Lines from the entries below that hold "brown" form the answer; copy all of them.

═════ TASK MATERIAL

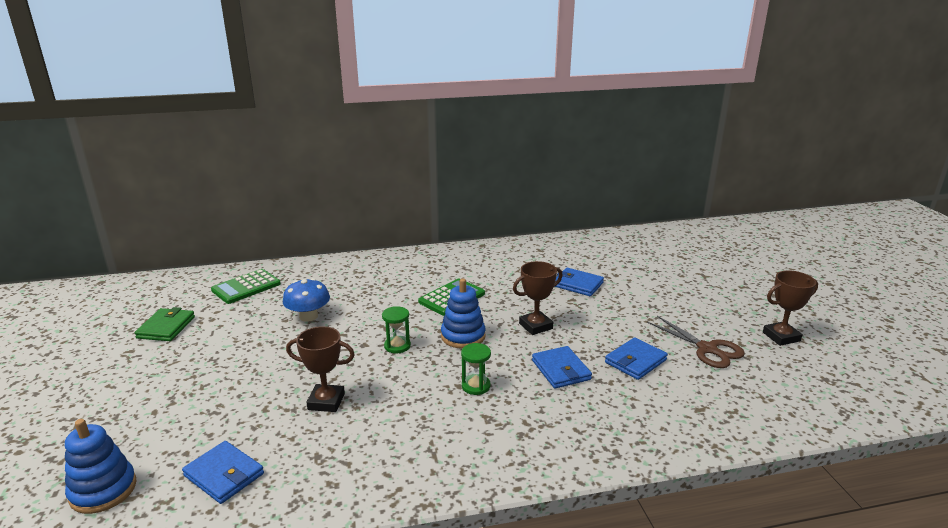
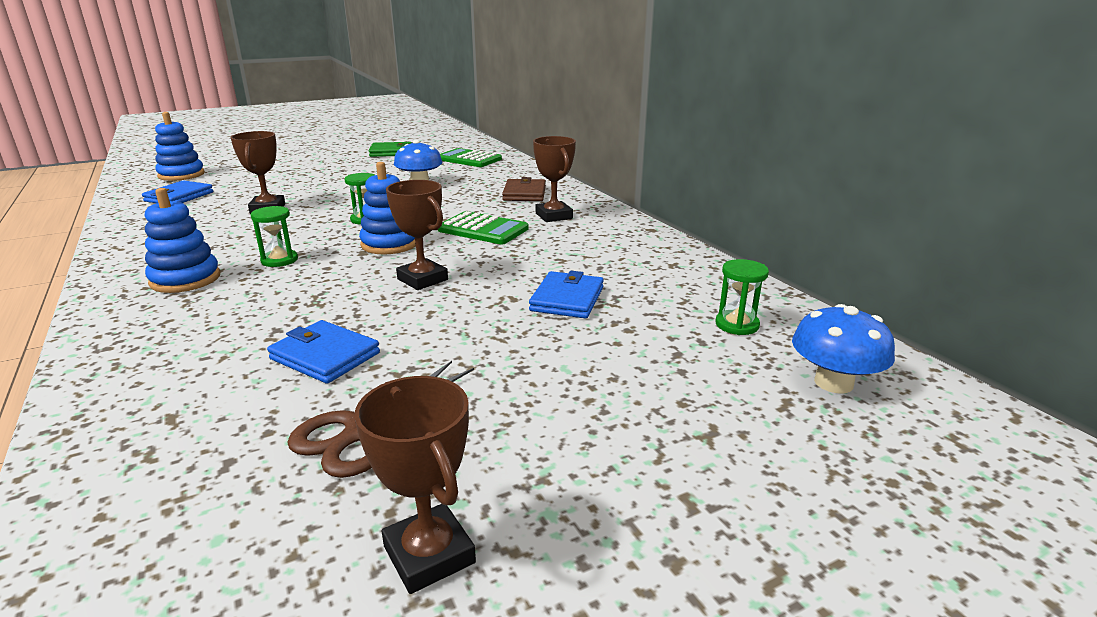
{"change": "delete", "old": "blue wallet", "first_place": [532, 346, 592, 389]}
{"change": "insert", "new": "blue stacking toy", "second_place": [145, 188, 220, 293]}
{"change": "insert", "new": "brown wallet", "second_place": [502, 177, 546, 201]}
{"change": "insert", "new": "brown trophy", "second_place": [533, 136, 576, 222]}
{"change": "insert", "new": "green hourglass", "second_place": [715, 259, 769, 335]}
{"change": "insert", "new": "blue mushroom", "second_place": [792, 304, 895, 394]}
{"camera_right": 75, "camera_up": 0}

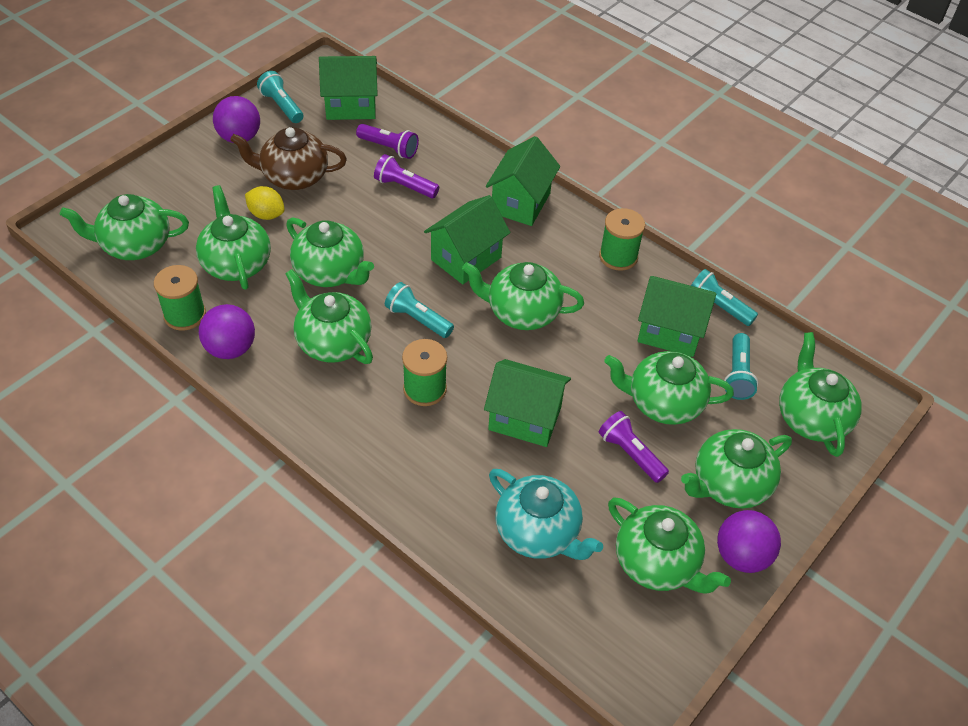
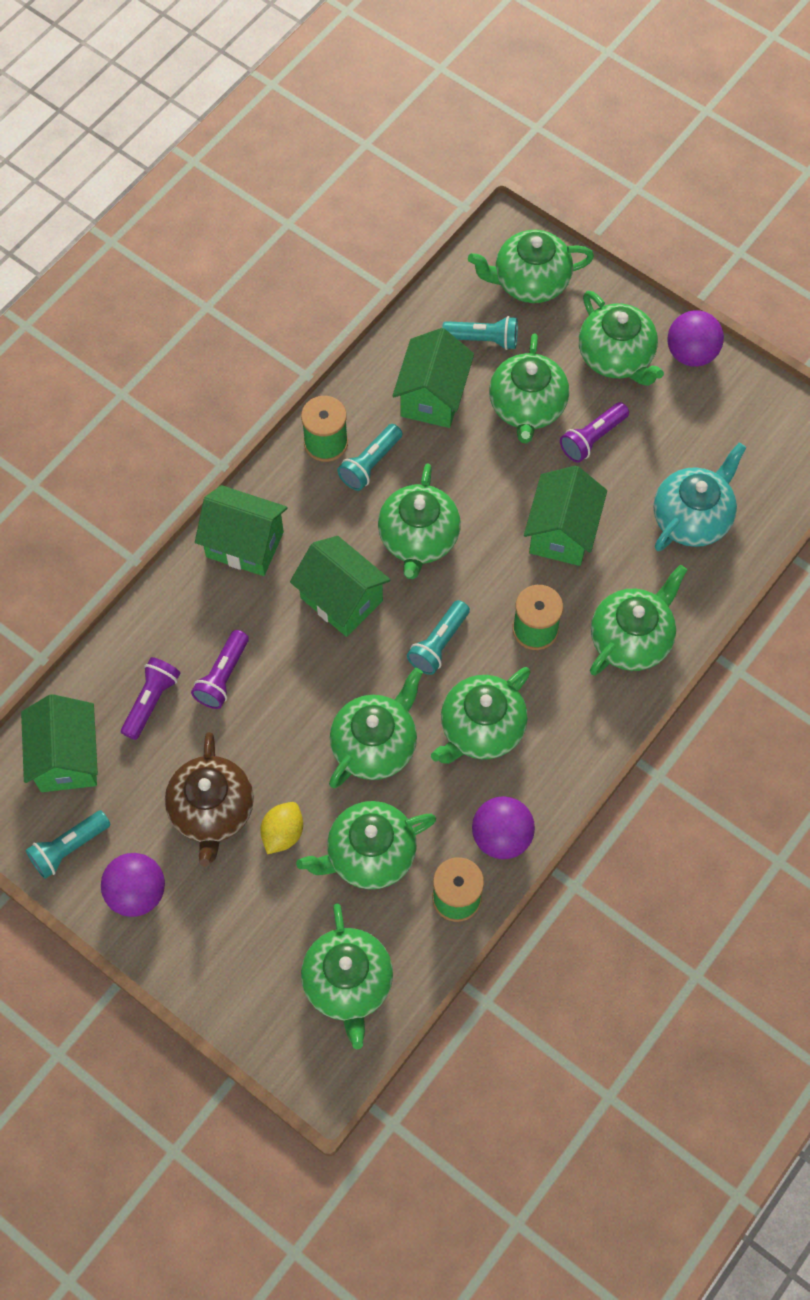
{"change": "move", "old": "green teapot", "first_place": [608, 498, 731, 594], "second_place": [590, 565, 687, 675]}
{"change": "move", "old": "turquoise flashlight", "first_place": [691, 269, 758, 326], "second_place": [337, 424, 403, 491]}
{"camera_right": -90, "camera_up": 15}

══════════

### RESULT
{"change": "insert", "new": "brown wallet", "second_place": [502, 177, 546, 201]}
{"change": "insert", "new": "brown trophy", "second_place": [533, 136, 576, 222]}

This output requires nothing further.